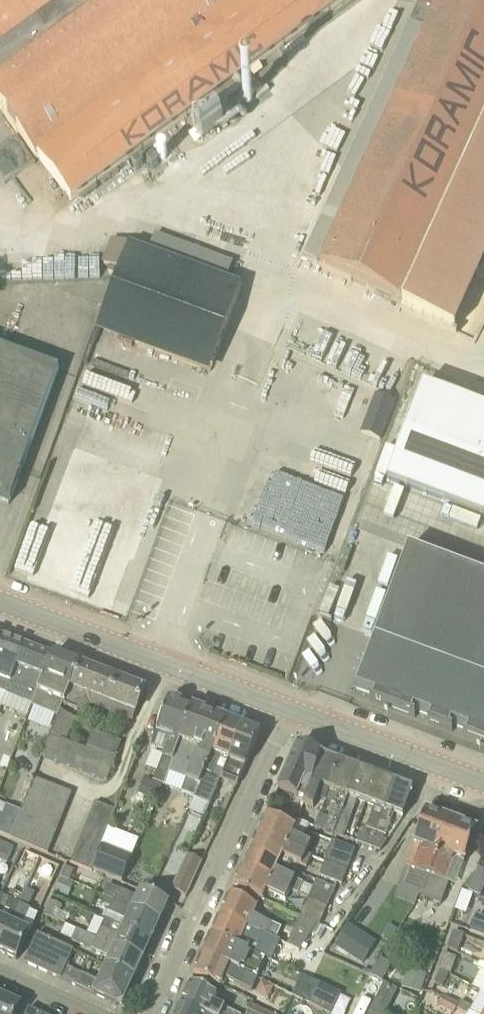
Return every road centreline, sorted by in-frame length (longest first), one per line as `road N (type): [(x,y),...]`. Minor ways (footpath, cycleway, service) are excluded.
road 1 (residential): [(151,1013),(290,711)]
road 2 (tertiary): [(0,603),(290,711)]
road 3 (tertiary): [(483,783),(290,711)]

TRY IT » Write out the material above without changing a word, and skip any picture.

SOLUTION »
Return every road centreline, sorted by in-frame length (longest first), one per line as `road N (type): [(x,y),...]`. Minor ways (footpath, cycleway, service) are excluded.
road 1 (residential): [(151,1013),(290,711)]
road 2 (tertiary): [(0,603),(290,711)]
road 3 (tertiary): [(483,783),(290,711)]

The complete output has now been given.